== Before-and-after change records ==
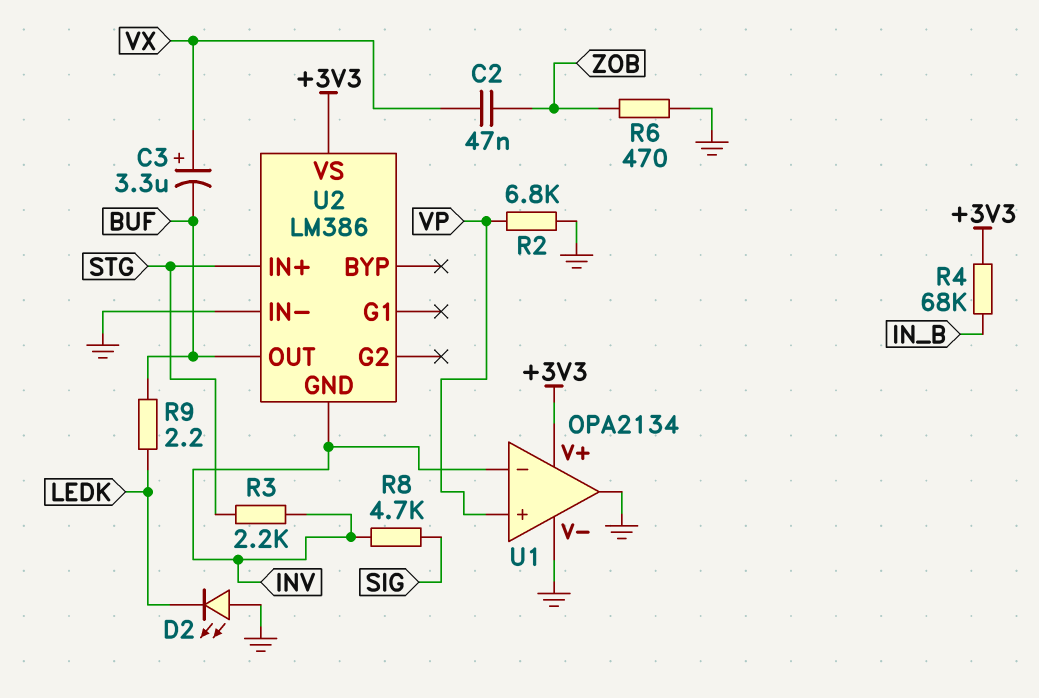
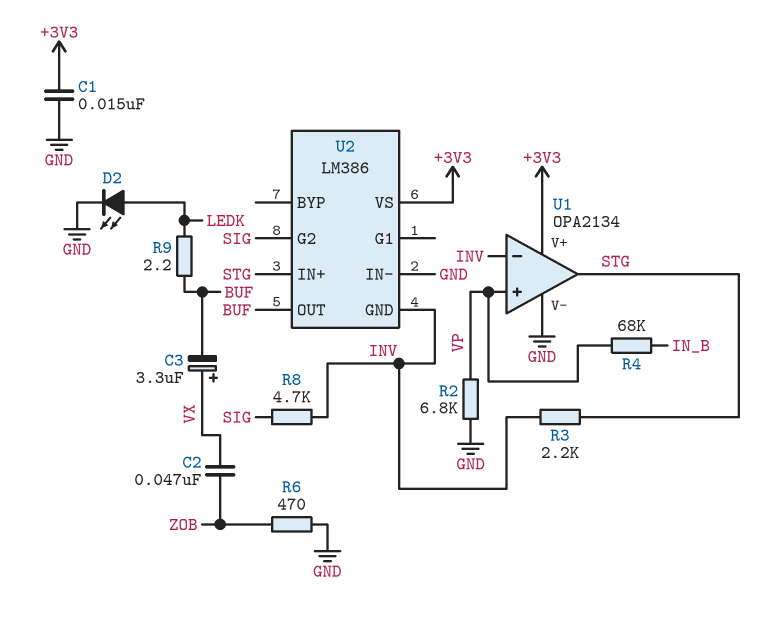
C1: none -> 15nF (+3V3, GND)
D2: LED (A GND, K LEDK) -> LED (A LEDK, K GND)
R4: 68k (+3V3, IN_B) -> 68k (IN_B, VP)
U1 pin out: GND -> STG
U2 pin G2: none -> SIG

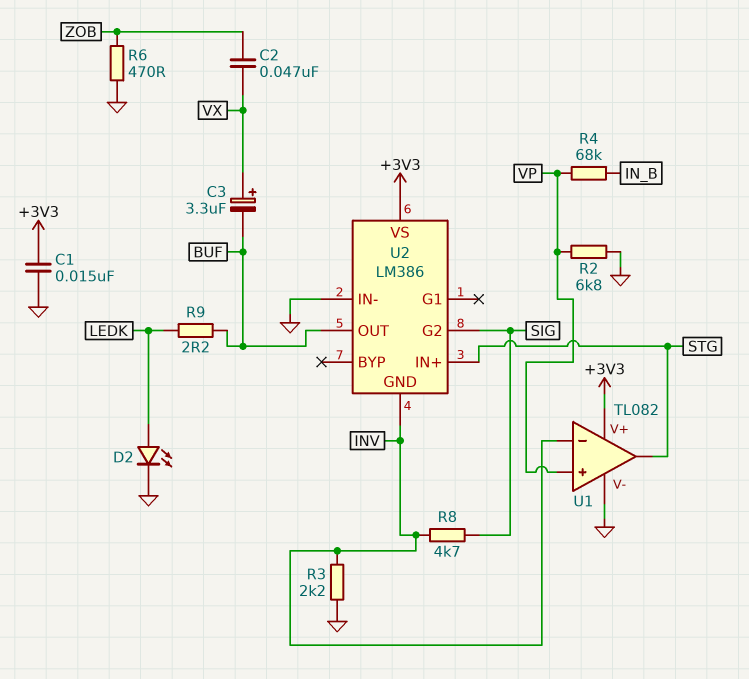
R3: 2.2k (INV, STG) -> 2.2k (GND, INV)
U1: OPA2134 -> TL082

== TASK TO COMPLETE ==
Each line above with the string "none" in it should be located and copied.

== RESULT FOR THIS TASK ==
C1: none -> 15nF (+3V3, GND)
U2 pin G2: none -> SIG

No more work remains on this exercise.